Assignment: The reply should contain all the data below, repeated exactly, and none of the images.

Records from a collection
──────────────────────────────

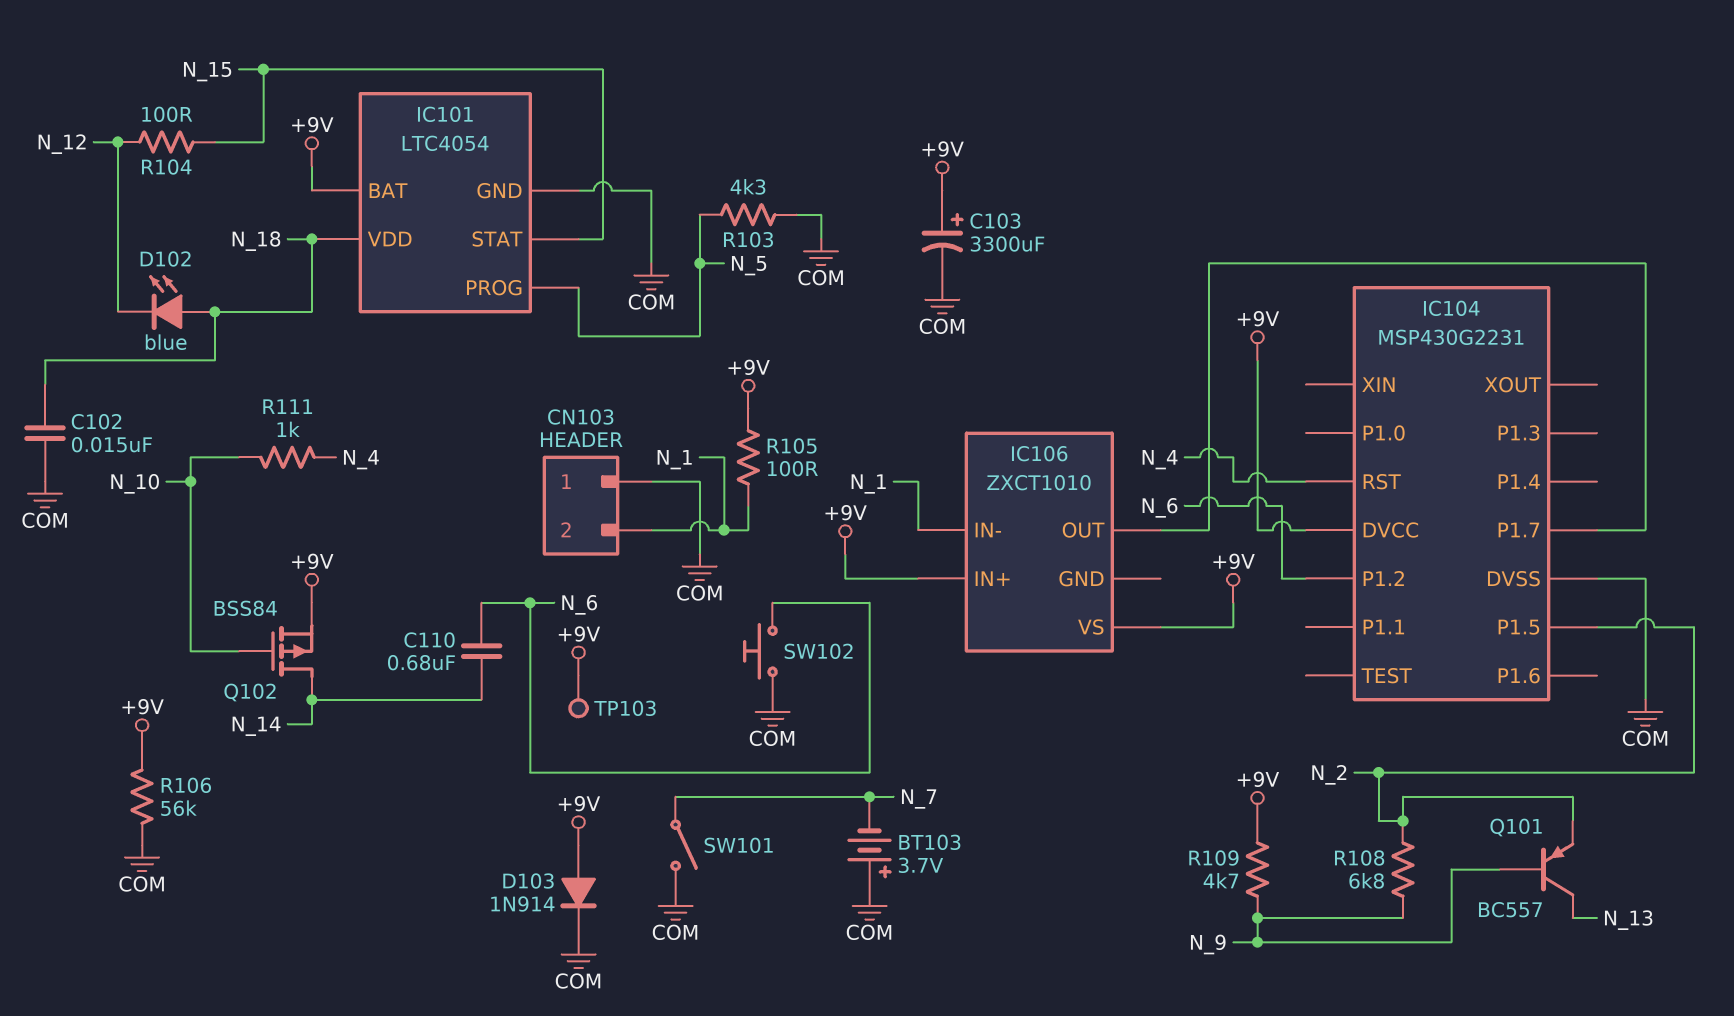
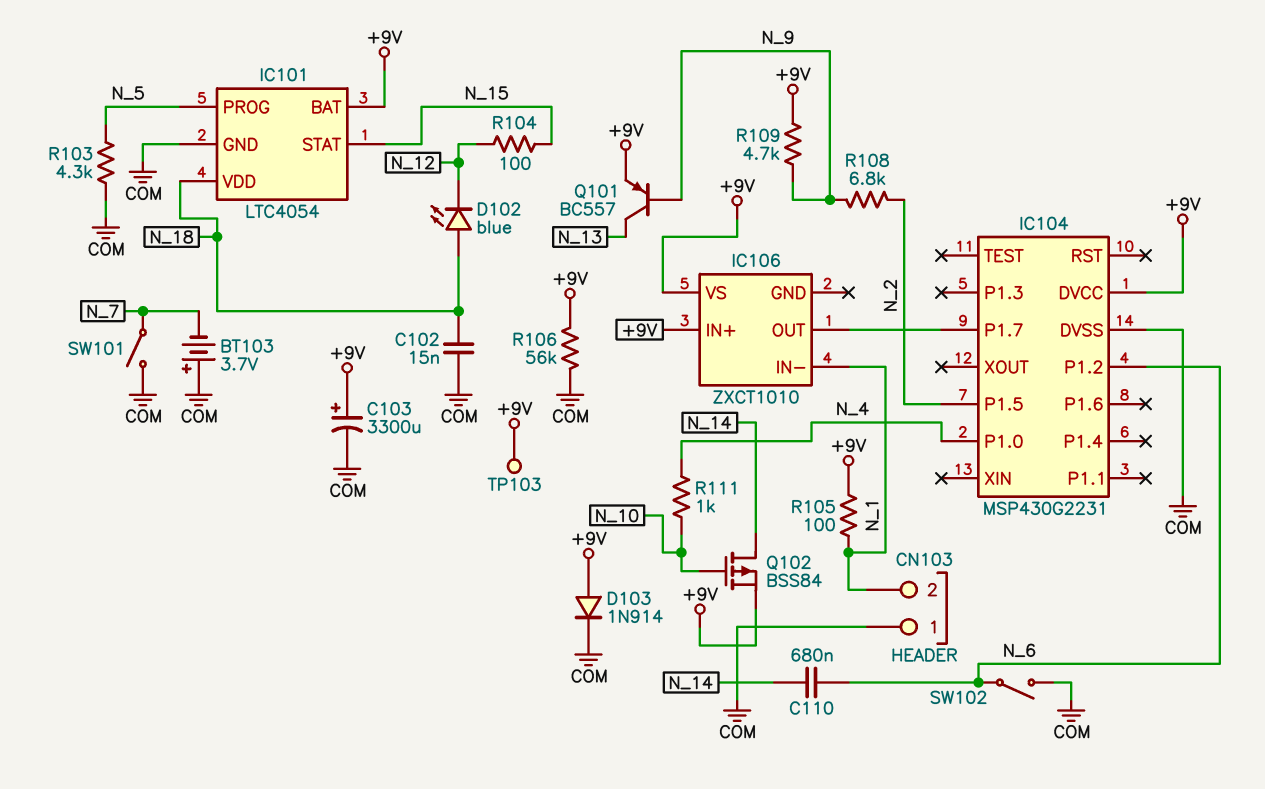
IC104 pin P1.0: none -> N_4
IC104 pin RST: N_4 -> none
Q101: PNP BC557 (B N_9, C N_13, E N_2) -> PNP BC557 (B N_9, C N_13, E +9V)
SW102: button (COM, N_6) -> switch (COM, N_6)

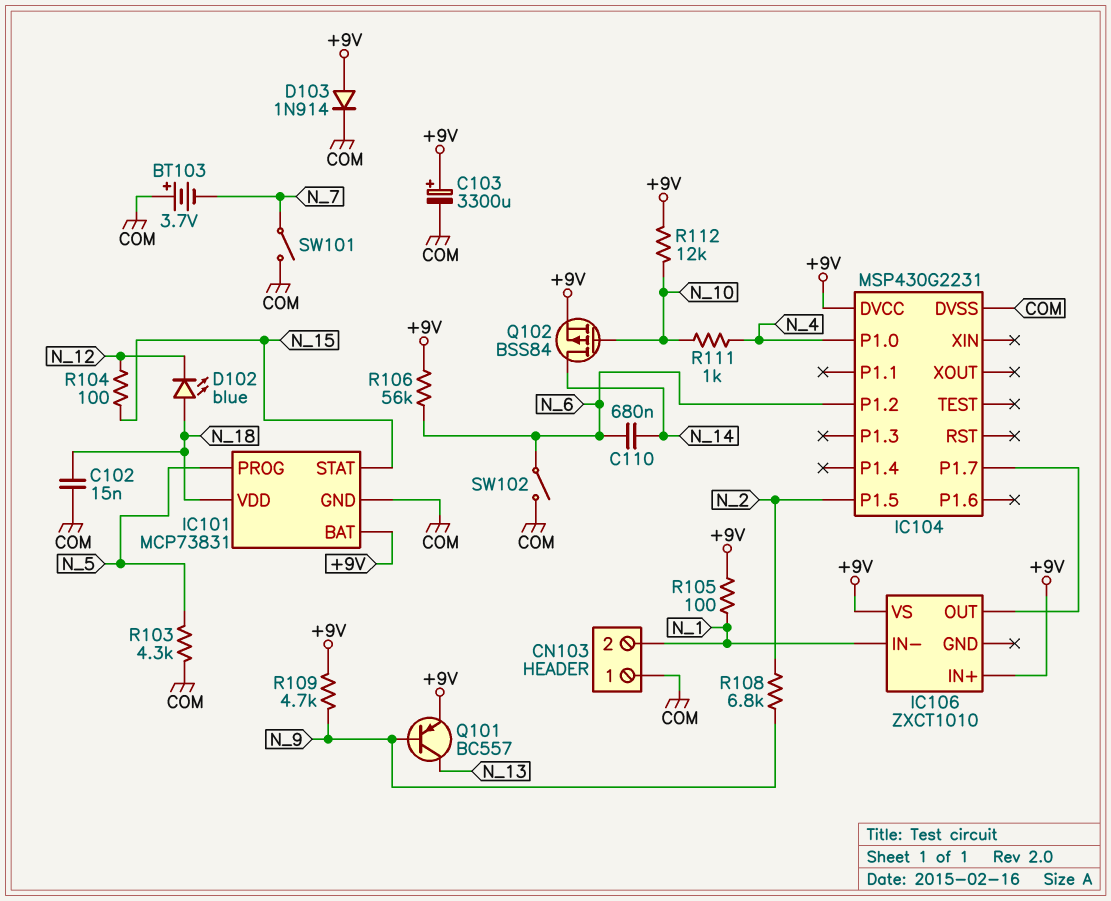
IC101: LTC4054 -> MCP73831
R106: 56k (+9V, COM) -> 56k (+9V, N_6)
R112: none -> 12k (+9V, N_10)
TP103: test point (+9V) -> none

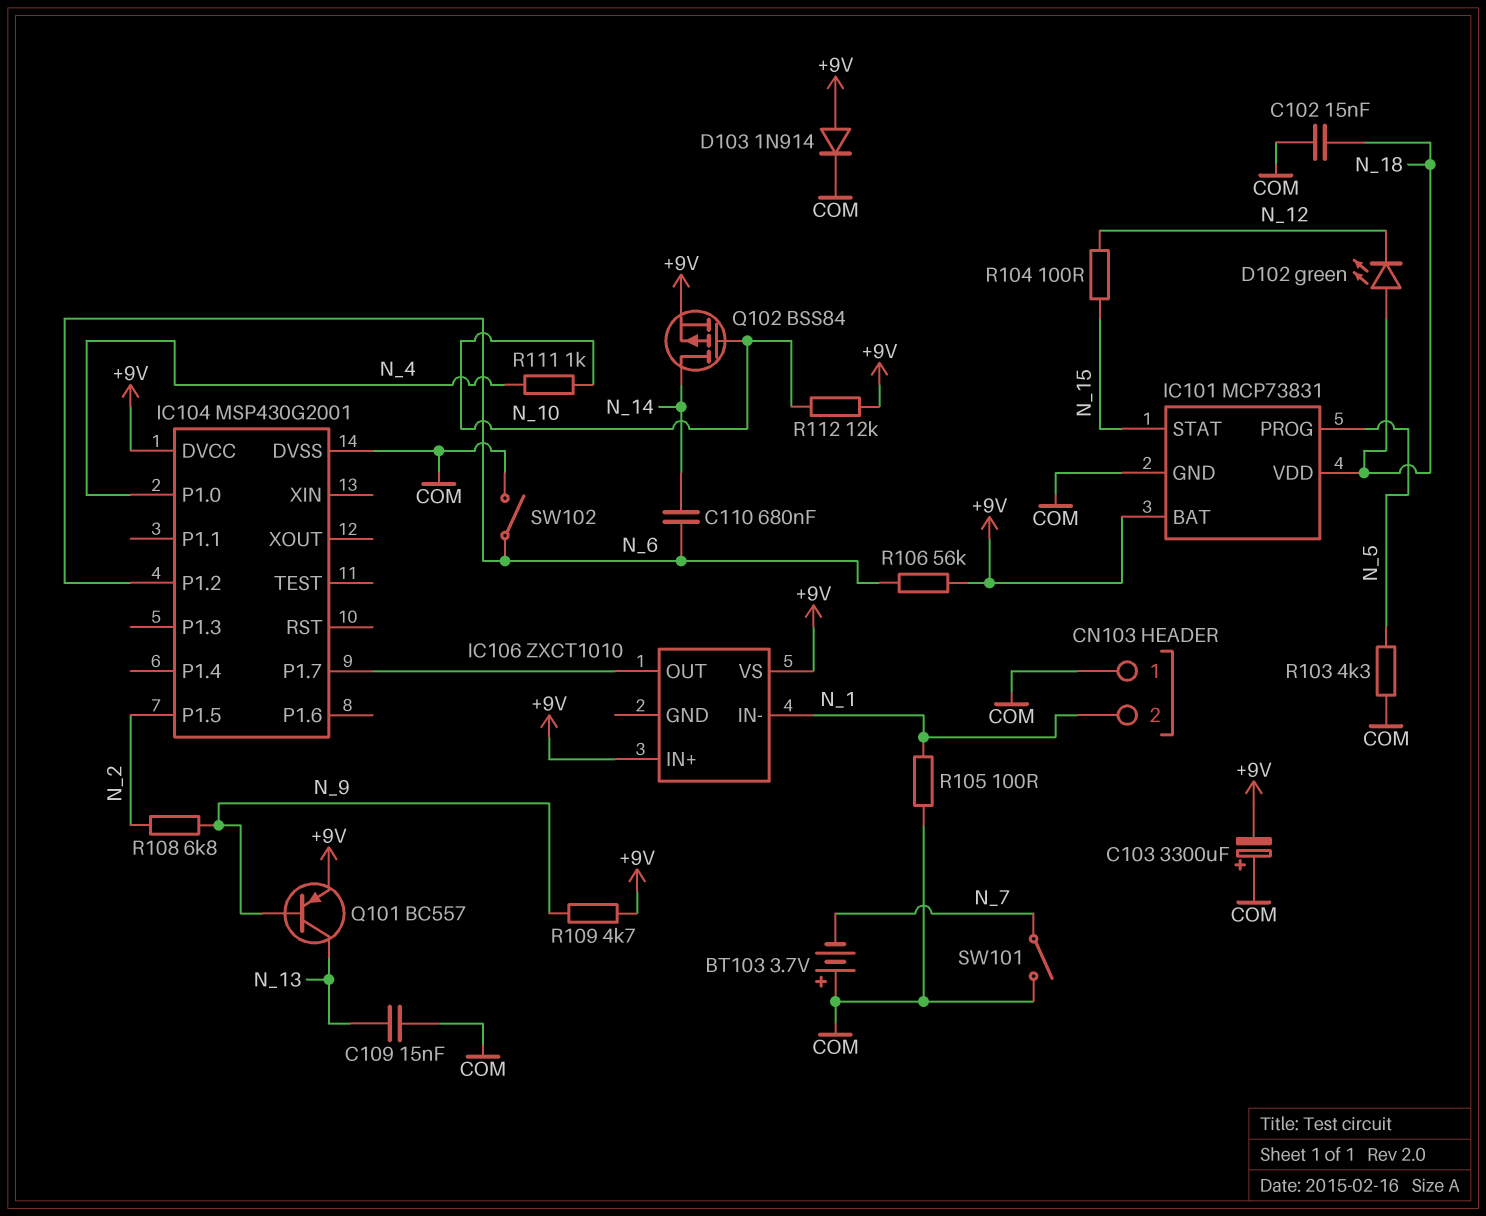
C103: 3300uF (plus +9V, minus COM) -> 3300uF (plus COM, minus +9V)
C109: none -> 15nF (COM, N_13)
D102: LED blue (A N_18, K N_12) -> LED green (A N_18, K N_12)
IC104: MSP430G2231 -> MSP430G2001
R105: 100 (+9V, N_1) -> 100 (COM, N_1)

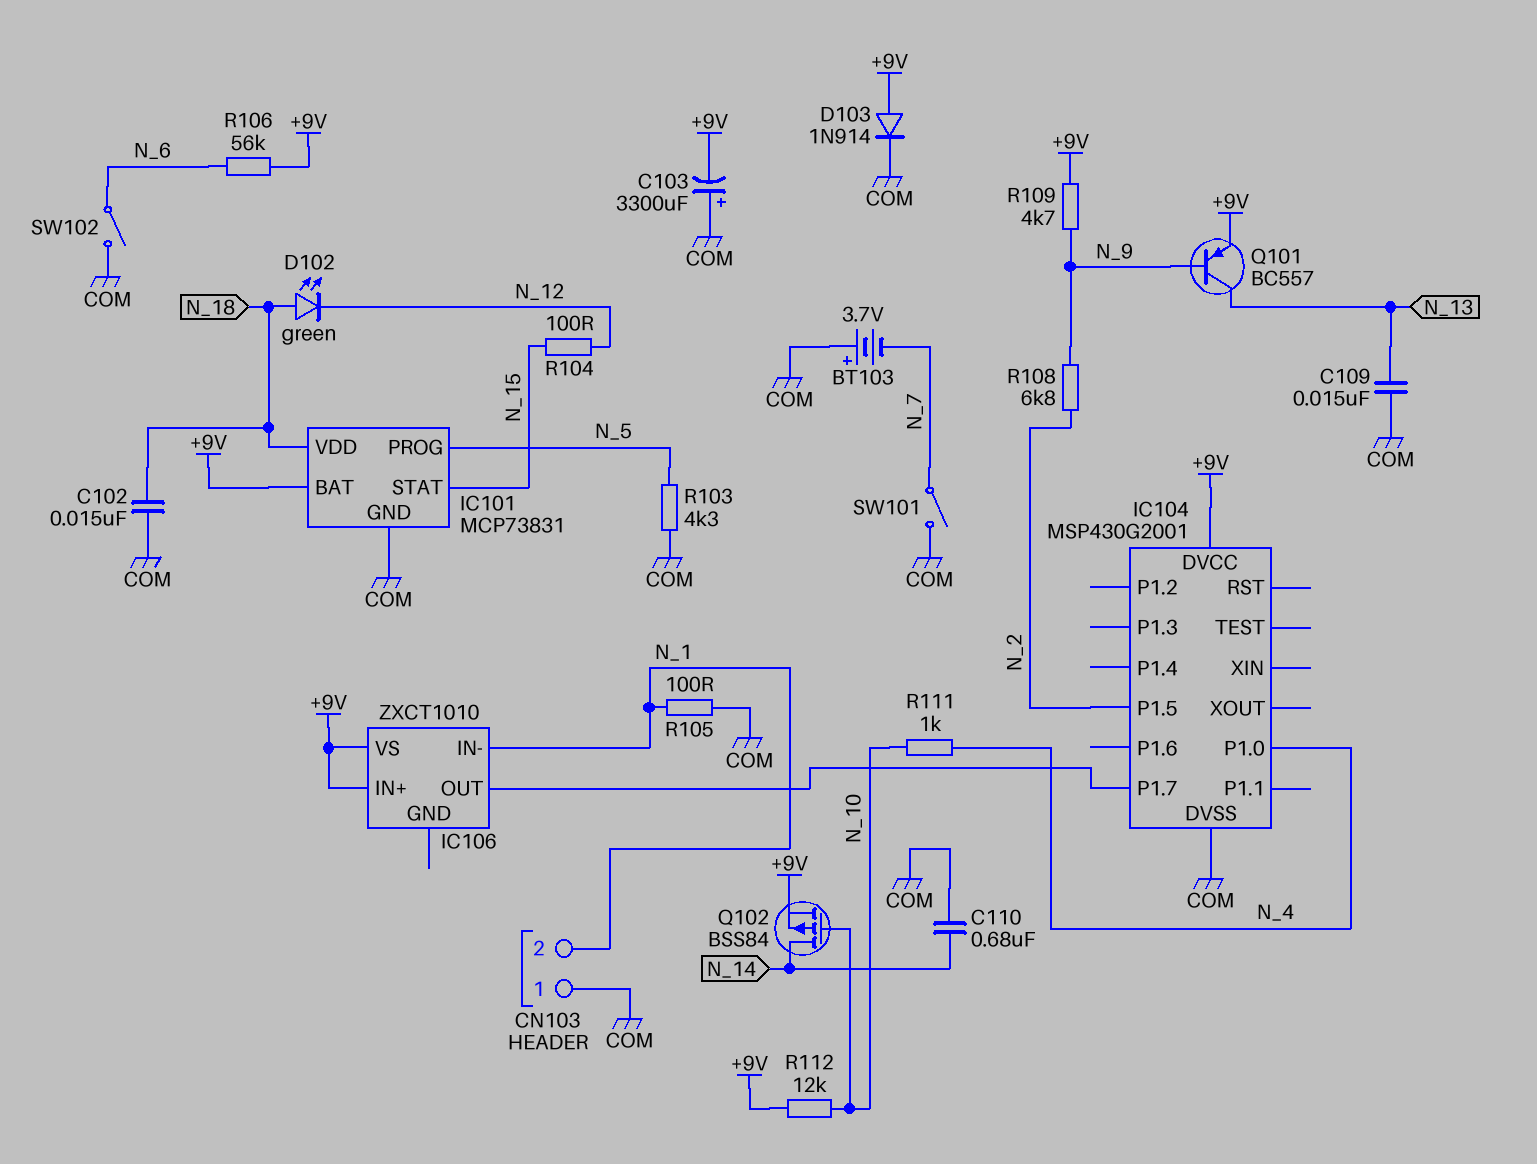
C110: 680nF (N_6, N_14) -> 680nF (COM, N_14)
IC104 pin P1.2: N_6 -> none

──────────────────────────────

Response:
IC104 pin P1.0: none -> N_4
IC104 pin RST: N_4 -> none
Q101: PNP BC557 (B N_9, C N_13, E N_2) -> PNP BC557 (B N_9, C N_13, E +9V)
SW102: button (COM, N_6) -> switch (COM, N_6)

IC101: LTC4054 -> MCP73831
R106: 56k (+9V, COM) -> 56k (+9V, N_6)
R112: none -> 12k (+9V, N_10)
TP103: test point (+9V) -> none

C103: 3300uF (plus +9V, minus COM) -> 3300uF (plus COM, minus +9V)
C109: none -> 15nF (COM, N_13)
D102: LED blue (A N_18, K N_12) -> LED green (A N_18, K N_12)
IC104: MSP430G2231 -> MSP430G2001
R105: 100 (+9V, N_1) -> 100 (COM, N_1)

C110: 680nF (N_6, N_14) -> 680nF (COM, N_14)
IC104 pin P1.2: N_6 -> none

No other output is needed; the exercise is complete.